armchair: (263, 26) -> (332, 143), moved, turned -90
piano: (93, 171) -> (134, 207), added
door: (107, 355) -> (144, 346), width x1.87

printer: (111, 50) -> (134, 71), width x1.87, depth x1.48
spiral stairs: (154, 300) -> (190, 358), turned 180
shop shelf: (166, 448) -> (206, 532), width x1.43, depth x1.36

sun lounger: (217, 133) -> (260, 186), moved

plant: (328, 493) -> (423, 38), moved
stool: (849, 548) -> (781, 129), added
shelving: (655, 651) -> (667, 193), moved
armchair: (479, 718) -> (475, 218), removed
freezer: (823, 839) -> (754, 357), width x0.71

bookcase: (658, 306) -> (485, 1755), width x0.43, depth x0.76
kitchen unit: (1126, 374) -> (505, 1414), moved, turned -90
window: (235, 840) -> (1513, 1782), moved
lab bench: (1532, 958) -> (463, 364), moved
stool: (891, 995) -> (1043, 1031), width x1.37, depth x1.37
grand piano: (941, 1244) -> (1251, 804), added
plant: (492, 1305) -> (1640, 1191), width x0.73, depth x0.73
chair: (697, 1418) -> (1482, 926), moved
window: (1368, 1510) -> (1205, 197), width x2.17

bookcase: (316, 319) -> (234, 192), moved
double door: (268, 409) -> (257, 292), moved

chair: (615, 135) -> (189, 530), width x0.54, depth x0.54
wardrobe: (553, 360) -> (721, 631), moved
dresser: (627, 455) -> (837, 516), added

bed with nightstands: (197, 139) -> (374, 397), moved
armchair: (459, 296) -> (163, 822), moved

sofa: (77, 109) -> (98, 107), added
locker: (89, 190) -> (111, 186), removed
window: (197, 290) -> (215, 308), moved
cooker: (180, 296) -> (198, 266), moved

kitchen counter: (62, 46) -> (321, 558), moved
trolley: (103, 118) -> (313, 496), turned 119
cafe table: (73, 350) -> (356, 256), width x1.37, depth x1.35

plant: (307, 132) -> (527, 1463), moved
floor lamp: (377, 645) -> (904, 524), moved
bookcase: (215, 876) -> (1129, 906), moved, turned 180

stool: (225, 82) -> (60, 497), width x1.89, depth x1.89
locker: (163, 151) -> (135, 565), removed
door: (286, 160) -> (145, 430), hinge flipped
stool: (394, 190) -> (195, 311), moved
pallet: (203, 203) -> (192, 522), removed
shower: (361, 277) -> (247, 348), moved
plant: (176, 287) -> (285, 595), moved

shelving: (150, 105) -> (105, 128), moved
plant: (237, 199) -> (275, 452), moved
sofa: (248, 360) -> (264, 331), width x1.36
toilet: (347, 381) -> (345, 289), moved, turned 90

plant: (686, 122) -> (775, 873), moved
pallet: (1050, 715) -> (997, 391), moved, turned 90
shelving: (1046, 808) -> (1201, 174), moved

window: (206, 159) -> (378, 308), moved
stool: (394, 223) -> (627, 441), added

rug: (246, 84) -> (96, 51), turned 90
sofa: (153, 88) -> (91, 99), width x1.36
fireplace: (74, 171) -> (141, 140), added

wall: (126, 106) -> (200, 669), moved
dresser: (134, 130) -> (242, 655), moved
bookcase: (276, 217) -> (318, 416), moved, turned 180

━━━━━━━━

Please reproduce exactly the lines in the listing above from the one containing "plant: (328, 493) -> (423, 38), moved" through the one containing "stool: (891, 995)", both included, and nothing more.

plant: (328, 493) -> (423, 38), moved
stool: (849, 548) -> (781, 129), added
shelving: (655, 651) -> (667, 193), moved
armchair: (479, 718) -> (475, 218), removed
freezer: (823, 839) -> (754, 357), width x0.71

bookcase: (658, 306) -> (485, 1755), width x0.43, depth x0.76
kitchen unit: (1126, 374) -> (505, 1414), moved, turned -90
window: (235, 840) -> (1513, 1782), moved
lab bench: (1532, 958) -> (463, 364), moved
stool: (891, 995) -> (1043, 1031), width x1.37, depth x1.37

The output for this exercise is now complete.